- **Data extracts**:
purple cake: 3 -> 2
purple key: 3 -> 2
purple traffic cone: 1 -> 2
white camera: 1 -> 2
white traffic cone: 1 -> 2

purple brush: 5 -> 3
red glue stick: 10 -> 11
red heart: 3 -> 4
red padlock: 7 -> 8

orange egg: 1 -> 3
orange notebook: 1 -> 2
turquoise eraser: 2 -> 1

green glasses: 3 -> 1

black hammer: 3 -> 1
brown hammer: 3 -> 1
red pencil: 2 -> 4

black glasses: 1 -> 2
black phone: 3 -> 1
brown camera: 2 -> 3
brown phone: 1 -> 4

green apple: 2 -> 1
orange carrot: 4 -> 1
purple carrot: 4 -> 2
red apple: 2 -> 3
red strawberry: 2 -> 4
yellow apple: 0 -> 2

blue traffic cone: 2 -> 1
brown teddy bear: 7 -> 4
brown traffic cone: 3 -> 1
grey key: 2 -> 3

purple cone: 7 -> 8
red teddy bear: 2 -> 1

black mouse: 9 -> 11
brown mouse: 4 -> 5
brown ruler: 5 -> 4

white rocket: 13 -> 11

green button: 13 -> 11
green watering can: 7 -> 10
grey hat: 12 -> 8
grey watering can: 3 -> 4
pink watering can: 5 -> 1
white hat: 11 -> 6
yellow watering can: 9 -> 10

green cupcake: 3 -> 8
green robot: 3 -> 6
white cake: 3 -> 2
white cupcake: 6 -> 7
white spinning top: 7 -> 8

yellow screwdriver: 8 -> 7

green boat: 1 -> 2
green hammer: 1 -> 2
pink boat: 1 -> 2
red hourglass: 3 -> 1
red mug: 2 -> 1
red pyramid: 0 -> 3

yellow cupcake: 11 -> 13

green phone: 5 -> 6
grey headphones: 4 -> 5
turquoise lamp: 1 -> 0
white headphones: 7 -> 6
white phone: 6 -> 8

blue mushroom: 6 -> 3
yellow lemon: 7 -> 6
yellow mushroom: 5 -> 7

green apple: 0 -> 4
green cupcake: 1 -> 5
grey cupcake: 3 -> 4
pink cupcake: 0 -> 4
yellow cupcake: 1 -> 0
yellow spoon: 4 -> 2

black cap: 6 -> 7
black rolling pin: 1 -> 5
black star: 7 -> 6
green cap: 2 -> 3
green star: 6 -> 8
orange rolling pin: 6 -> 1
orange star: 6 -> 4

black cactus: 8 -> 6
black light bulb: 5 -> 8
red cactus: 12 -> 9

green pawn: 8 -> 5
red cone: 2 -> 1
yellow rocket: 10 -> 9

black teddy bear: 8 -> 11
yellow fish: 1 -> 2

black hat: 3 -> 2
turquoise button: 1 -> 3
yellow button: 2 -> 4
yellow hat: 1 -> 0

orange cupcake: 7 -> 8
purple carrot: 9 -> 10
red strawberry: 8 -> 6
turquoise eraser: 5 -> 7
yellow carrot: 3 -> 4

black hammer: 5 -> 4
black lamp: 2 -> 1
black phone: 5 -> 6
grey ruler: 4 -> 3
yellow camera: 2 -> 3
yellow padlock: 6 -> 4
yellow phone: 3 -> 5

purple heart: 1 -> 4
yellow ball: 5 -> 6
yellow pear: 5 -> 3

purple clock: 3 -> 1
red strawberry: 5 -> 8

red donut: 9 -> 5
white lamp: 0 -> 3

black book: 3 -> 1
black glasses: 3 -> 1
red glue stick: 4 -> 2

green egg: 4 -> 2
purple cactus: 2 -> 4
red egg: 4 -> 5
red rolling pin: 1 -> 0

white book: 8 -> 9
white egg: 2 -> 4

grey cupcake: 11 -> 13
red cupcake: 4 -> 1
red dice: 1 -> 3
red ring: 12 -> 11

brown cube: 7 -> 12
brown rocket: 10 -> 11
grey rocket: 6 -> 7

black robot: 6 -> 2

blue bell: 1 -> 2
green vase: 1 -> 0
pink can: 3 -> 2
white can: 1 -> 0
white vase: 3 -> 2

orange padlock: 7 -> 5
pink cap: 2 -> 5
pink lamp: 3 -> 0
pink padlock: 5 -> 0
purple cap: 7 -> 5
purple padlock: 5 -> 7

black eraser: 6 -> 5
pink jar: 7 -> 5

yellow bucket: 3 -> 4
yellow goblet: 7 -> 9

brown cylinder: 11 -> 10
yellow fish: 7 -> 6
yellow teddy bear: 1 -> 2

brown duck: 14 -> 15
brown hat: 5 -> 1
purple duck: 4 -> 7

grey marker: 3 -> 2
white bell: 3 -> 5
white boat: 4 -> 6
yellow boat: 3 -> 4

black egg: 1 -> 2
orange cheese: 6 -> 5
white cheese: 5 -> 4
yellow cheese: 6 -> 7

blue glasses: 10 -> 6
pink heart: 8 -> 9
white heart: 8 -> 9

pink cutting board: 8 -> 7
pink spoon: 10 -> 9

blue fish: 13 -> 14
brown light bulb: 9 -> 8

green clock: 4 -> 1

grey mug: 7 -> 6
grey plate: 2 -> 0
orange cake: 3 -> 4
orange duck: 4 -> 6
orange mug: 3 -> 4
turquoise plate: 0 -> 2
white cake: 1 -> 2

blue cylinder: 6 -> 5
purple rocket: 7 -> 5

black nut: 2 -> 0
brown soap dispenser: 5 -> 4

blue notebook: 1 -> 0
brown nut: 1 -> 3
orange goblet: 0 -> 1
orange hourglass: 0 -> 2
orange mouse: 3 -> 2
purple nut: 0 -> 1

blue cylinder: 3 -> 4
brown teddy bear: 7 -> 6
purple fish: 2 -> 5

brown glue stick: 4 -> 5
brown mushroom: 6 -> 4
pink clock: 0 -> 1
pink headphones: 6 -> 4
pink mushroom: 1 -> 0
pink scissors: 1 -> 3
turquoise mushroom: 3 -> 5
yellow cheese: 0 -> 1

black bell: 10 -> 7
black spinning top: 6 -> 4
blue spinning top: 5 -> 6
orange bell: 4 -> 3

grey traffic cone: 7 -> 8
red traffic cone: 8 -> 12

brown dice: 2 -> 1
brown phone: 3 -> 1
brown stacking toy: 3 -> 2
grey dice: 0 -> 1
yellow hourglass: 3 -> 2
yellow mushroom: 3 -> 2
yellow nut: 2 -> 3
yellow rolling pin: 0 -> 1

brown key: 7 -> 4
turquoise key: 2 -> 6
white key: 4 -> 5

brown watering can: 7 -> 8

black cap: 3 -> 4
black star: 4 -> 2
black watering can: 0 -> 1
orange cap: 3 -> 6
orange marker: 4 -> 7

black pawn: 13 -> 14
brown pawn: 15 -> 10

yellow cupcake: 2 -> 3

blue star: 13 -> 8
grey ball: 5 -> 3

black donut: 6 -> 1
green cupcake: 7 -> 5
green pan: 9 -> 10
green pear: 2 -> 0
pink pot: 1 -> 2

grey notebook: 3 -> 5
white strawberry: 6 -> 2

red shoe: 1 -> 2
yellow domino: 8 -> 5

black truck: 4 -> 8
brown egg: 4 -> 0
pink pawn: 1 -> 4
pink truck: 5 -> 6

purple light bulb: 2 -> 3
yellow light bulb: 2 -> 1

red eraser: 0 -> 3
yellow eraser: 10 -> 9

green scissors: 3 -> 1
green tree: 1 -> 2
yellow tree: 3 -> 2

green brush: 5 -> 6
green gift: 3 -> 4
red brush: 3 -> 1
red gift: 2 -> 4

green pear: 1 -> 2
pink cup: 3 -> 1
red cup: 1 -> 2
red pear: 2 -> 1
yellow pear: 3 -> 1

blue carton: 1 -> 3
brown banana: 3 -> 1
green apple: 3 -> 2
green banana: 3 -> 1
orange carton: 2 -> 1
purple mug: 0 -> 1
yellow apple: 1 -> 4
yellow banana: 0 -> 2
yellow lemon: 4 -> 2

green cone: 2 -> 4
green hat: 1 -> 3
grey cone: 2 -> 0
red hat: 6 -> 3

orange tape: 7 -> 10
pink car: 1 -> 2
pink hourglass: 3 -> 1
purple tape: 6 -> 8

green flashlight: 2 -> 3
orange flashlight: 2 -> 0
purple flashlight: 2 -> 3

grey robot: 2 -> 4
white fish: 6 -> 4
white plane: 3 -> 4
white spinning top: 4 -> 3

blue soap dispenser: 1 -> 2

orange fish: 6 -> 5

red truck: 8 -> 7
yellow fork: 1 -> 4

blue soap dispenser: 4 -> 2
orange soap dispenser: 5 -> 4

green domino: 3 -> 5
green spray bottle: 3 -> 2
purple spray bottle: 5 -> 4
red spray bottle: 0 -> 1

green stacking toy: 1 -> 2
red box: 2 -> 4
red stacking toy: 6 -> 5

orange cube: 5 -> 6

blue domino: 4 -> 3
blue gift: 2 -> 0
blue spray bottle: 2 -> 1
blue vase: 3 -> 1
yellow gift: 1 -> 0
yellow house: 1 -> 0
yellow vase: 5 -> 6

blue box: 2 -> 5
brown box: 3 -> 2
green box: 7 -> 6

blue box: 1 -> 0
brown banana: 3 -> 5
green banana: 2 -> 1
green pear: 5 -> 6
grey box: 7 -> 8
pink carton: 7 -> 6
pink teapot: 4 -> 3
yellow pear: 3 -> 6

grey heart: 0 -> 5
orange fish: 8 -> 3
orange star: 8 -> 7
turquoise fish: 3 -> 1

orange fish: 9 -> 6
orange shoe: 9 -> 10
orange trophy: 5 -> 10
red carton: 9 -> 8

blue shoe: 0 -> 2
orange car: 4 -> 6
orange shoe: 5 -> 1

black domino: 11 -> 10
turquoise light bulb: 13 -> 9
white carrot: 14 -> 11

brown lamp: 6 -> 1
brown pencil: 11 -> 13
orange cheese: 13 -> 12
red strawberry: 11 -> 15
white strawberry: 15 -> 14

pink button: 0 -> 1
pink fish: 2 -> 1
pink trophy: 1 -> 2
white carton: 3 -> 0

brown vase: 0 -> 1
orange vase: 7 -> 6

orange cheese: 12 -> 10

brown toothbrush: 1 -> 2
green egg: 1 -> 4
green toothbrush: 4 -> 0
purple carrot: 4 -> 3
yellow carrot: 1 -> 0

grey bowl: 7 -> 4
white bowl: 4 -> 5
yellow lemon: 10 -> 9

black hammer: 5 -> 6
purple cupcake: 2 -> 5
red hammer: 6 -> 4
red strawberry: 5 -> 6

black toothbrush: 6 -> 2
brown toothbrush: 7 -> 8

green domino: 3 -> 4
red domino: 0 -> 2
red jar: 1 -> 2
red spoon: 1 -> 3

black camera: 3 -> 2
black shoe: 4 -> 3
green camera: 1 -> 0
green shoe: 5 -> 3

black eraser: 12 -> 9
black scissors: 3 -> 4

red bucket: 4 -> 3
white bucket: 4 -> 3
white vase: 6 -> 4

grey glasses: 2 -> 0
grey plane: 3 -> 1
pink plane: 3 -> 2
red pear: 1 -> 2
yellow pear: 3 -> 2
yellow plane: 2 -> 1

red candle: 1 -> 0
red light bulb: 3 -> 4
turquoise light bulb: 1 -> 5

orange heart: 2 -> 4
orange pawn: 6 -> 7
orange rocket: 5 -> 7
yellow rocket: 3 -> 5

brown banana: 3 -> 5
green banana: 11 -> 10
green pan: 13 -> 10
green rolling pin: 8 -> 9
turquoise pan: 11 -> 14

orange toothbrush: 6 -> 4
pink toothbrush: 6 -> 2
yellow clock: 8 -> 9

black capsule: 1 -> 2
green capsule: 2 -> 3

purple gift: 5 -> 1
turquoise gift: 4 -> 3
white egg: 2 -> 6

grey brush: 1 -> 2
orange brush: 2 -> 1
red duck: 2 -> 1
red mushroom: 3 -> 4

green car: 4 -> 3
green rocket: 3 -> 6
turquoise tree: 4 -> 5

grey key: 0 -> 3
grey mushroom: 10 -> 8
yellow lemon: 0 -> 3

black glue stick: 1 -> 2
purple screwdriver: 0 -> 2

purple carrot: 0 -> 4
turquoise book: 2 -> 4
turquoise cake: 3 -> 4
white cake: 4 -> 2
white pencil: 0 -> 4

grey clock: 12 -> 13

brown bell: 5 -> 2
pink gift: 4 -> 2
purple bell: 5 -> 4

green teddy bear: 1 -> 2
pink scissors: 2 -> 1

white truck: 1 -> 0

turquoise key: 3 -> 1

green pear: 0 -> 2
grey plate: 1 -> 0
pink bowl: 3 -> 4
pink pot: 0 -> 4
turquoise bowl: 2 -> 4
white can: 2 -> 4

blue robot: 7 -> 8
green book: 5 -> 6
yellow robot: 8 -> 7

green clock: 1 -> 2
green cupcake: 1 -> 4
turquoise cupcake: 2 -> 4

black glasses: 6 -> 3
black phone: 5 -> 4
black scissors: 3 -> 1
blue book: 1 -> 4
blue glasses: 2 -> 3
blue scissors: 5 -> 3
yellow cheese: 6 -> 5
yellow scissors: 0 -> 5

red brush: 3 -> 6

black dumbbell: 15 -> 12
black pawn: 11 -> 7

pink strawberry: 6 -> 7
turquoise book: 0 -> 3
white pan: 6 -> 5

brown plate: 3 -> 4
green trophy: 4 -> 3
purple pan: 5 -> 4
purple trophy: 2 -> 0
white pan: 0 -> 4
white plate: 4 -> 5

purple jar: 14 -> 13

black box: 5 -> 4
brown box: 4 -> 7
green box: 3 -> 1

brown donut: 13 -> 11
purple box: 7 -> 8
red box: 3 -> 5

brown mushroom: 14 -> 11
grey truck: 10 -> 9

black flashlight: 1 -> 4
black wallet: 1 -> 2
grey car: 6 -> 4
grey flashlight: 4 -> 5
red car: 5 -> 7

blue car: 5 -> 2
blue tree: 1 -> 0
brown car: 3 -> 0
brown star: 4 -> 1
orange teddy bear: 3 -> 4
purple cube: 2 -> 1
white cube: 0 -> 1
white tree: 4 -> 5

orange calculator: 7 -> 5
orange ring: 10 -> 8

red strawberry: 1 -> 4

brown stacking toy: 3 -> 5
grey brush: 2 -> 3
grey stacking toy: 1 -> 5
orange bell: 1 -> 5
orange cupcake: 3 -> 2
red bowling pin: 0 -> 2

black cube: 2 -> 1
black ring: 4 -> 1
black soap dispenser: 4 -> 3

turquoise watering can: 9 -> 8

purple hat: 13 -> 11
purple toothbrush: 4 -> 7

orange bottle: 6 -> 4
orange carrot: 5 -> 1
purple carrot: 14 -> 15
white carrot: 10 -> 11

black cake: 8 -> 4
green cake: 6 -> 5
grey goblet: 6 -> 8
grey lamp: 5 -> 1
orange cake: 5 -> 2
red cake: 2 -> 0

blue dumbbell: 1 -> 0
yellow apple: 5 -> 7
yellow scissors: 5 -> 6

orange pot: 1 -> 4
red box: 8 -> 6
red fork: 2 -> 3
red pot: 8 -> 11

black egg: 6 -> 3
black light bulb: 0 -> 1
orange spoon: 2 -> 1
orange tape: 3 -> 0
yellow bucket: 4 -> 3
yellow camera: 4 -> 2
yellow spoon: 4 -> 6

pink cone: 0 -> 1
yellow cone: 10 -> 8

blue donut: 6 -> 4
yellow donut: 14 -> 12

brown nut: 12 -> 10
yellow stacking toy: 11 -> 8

- **What to produce**: Your task is to restate, word for word, only those lines above that fall between the line holding "white carrot: 10 -> 11" and the line holding "brown nut: 12 -> 10", inclusive.

- **Answer section**:
white carrot: 10 -> 11

black cake: 8 -> 4
green cake: 6 -> 5
grey goblet: 6 -> 8
grey lamp: 5 -> 1
orange cake: 5 -> 2
red cake: 2 -> 0

blue dumbbell: 1 -> 0
yellow apple: 5 -> 7
yellow scissors: 5 -> 6

orange pot: 1 -> 4
red box: 8 -> 6
red fork: 2 -> 3
red pot: 8 -> 11

black egg: 6 -> 3
black light bulb: 0 -> 1
orange spoon: 2 -> 1
orange tape: 3 -> 0
yellow bucket: 4 -> 3
yellow camera: 4 -> 2
yellow spoon: 4 -> 6

pink cone: 0 -> 1
yellow cone: 10 -> 8

blue donut: 6 -> 4
yellow donut: 14 -> 12

brown nut: 12 -> 10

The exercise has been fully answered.